> _Excerpted records_
::::

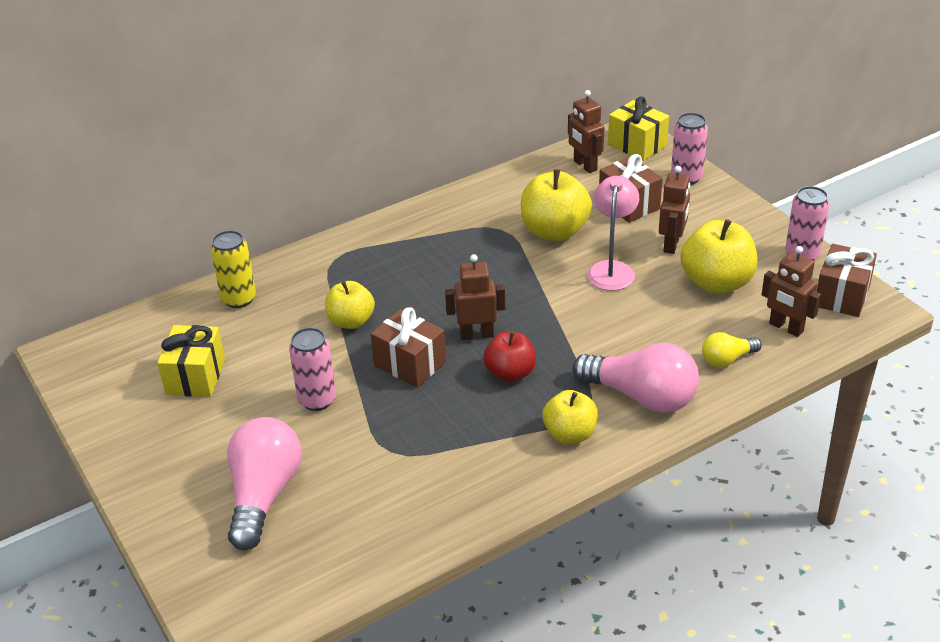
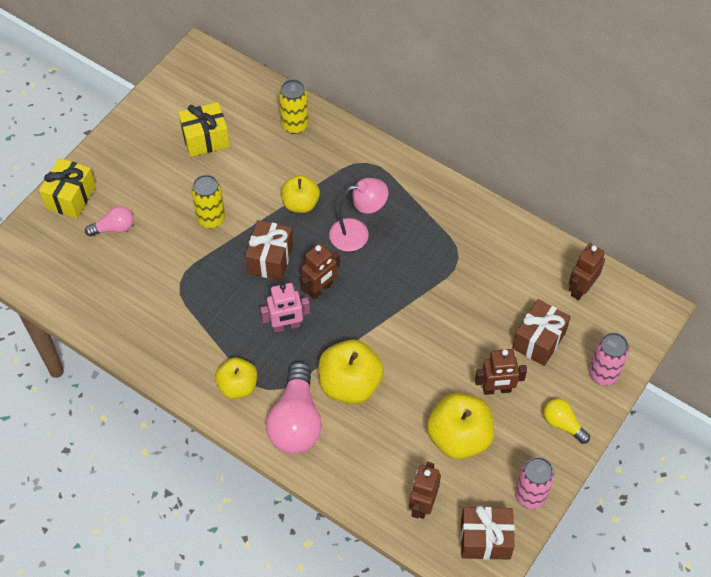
camera: 65 degrees right, 20 degrees up
(264, 495) = (114, 228): pink light bulb -> pink light bulb, size x0.53
(317, 400) = (211, 219): pink can -> yellow can
(476, 334) = (320, 289): brown robot -> brown robot turned 75 degrees clockwise
(510, 373) = (286, 326): red apple -> pink robot
(554, 231) = (473, 297): yellow apple -> yellow apple (350, 384)
(611, 269) = (441, 354): pink lamp -> pink lamp (357, 233)
(637, 145) = (635, 319): yellow gift -> yellow gift (71, 197)
(727, 359) = (364, 470): yellow light bulb -> yellow light bulb (563, 424)

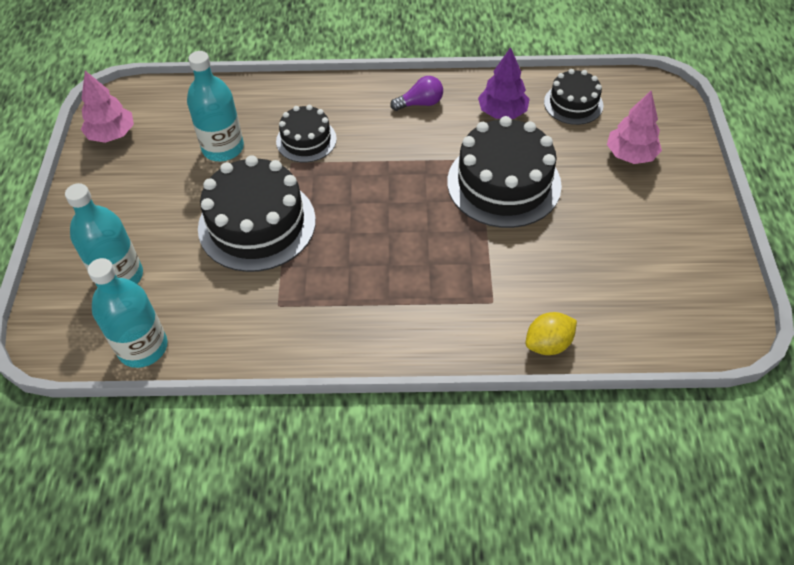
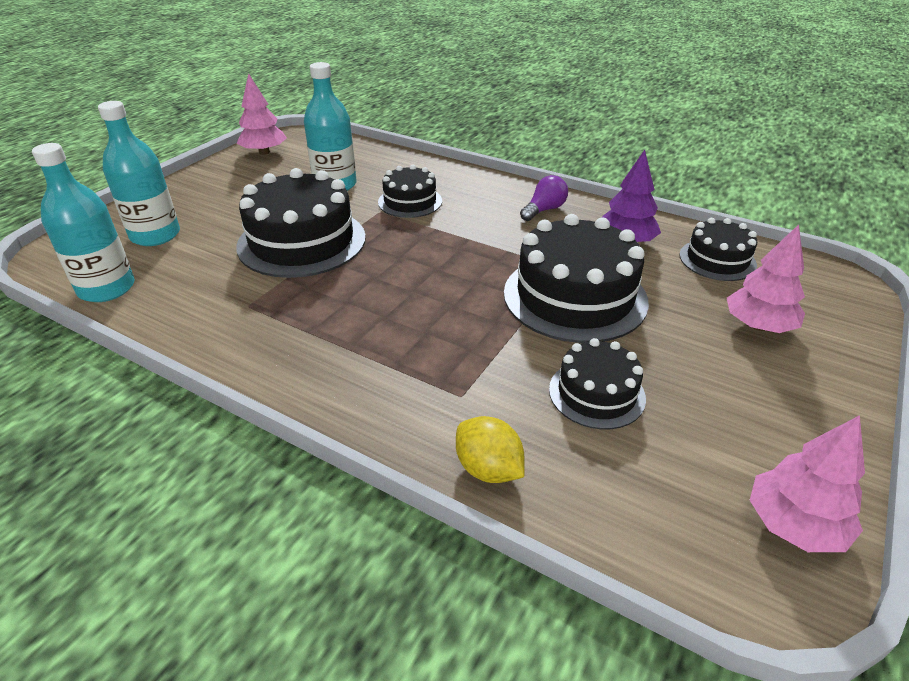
camera: 30 degrees right, 15 degrees down
(420, 103) = (544, 210): purple light bulb -> purple light bulb turned 60 degrees counterclockwise
(548, 344) = (488, 469): yellow lemon -> yellow lemon turned 45 degrees clockwise
(571, 258) = (596, 393): none -> black cake
(719, 292) = (793, 525): none -> pink tree

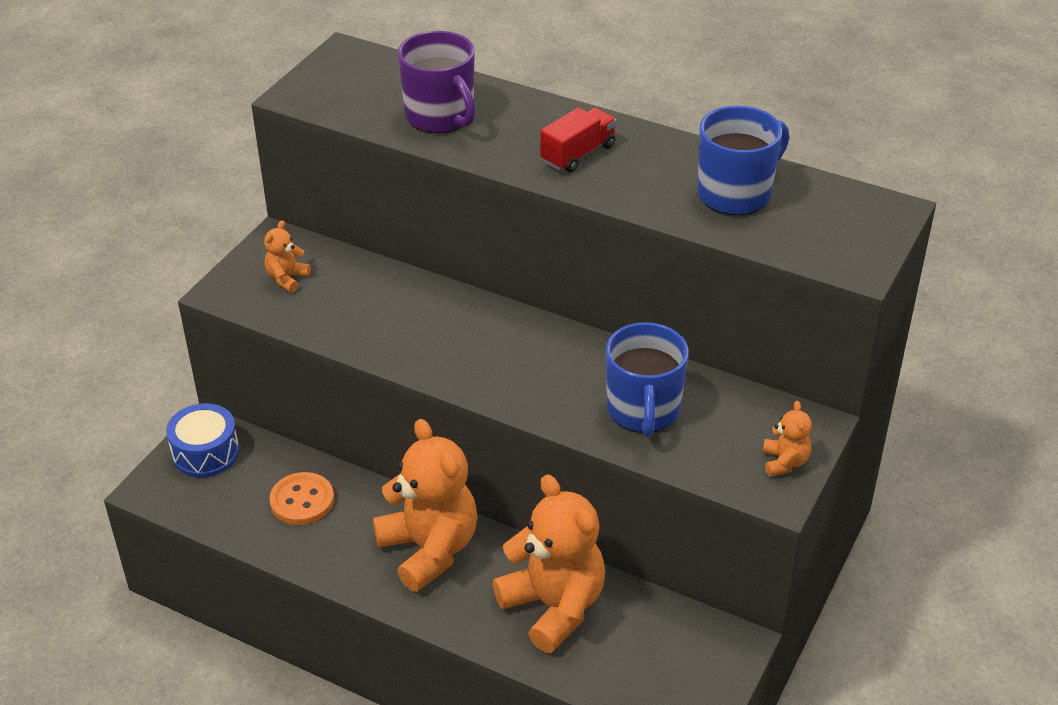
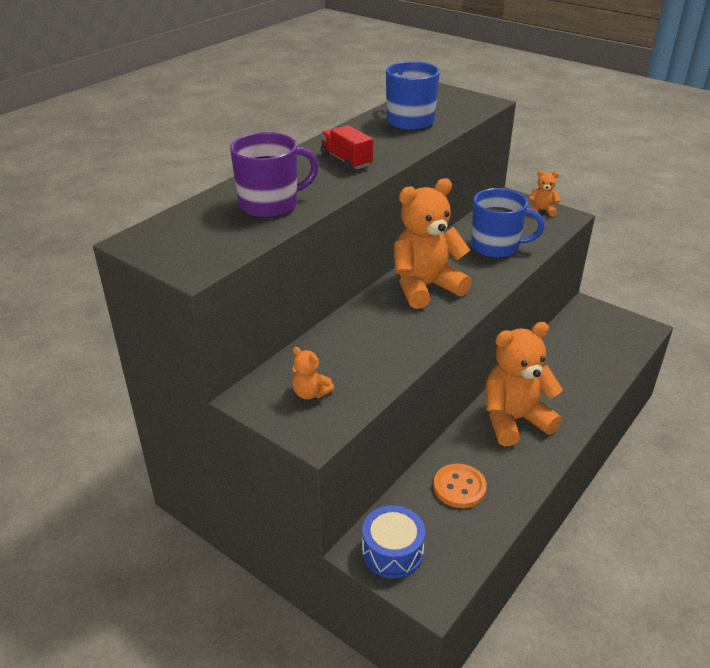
camera: 80 degrees left, 5 degrees down
(554, 606) = (564, 369): orange teddy bear -> orange teddy bear (425, 287)

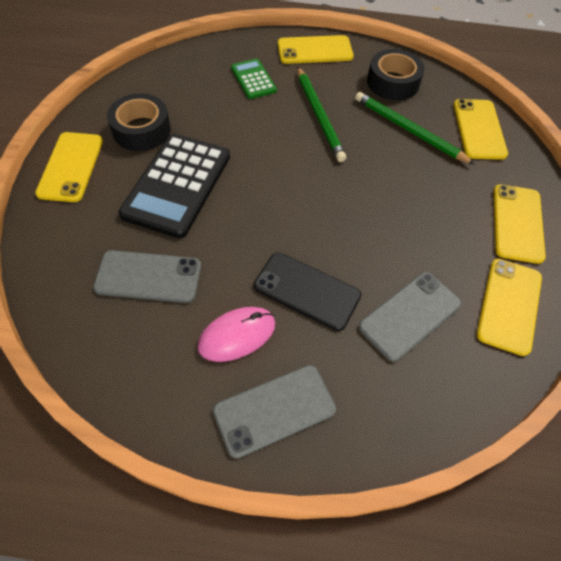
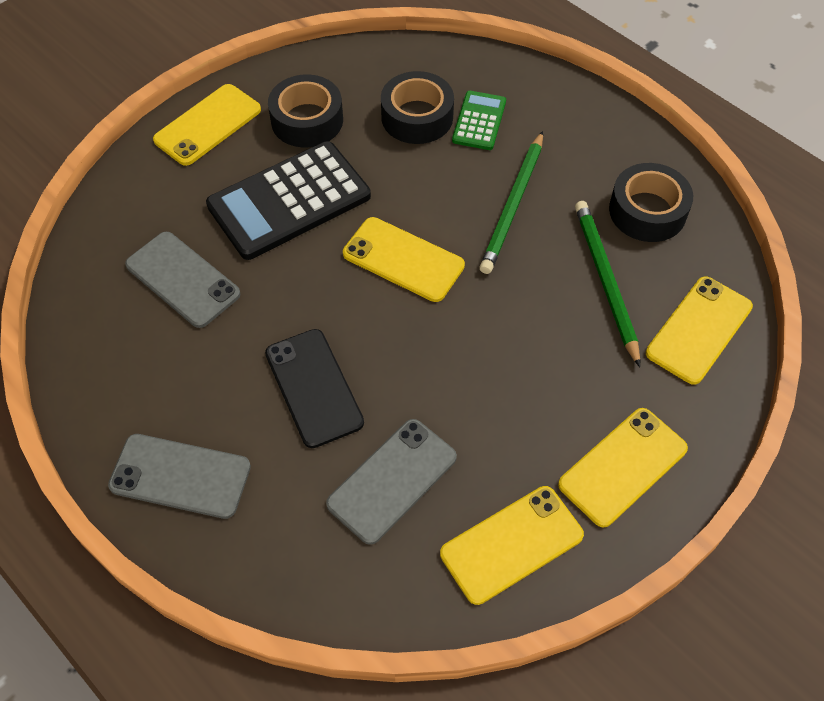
camera: 40 degrees right, 0 degrees up
(213, 94) = (417, 117): none -> black tape
(237, 335) = (210, 386): pink mouse -> none
(315, 50) = (588, 120): yellow phone -> yellow phone (403, 259)
(410, 315) = (392, 480): grey phone -> grey phone turned 45 degrees counterclockwise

::::

> _Task brief_
No pictures belong in the answer. It must repeat exactly the lines from the line with "(317, 400) = (211, 219): pink" through the final line of the records.

> _Problem solution_
(317, 400) = (211, 219): pink can -> yellow can
(476, 334) = (320, 289): brown robot -> brown robot turned 75 degrees clockwise
(510, 373) = (286, 326): red apple -> pink robot
(554, 231) = (473, 297): yellow apple -> yellow apple (350, 384)
(611, 269) = (441, 354): pink lamp -> pink lamp (357, 233)
(637, 145) = (635, 319): yellow gift -> yellow gift (71, 197)
(727, 359) = (364, 470): yellow light bulb -> yellow light bulb (563, 424)

camera: 30 degrees right, 15 degrees down
(420, 103) = (544, 210): purple light bulb -> purple light bulb turned 60 degrees counterclockwise
(548, 344) = (488, 469): yellow lemon -> yellow lemon turned 45 degrees clockwise
(571, 258) = (596, 393): none -> black cake
(719, 292) = (793, 525): none -> pink tree

camera: 80 degrees left, 5 degrees down
(554, 606) = (564, 369): orange teddy bear -> orange teddy bear (425, 287)

camera: 40 degrees right, 0 degrees up
(213, 94) = (417, 117): none -> black tape
(237, 335) = (210, 386): pink mouse -> none
(315, 50) = (588, 120): yellow phone -> yellow phone (403, 259)
(410, 315) = (392, 480): grey phone -> grey phone turned 45 degrees counterclockwise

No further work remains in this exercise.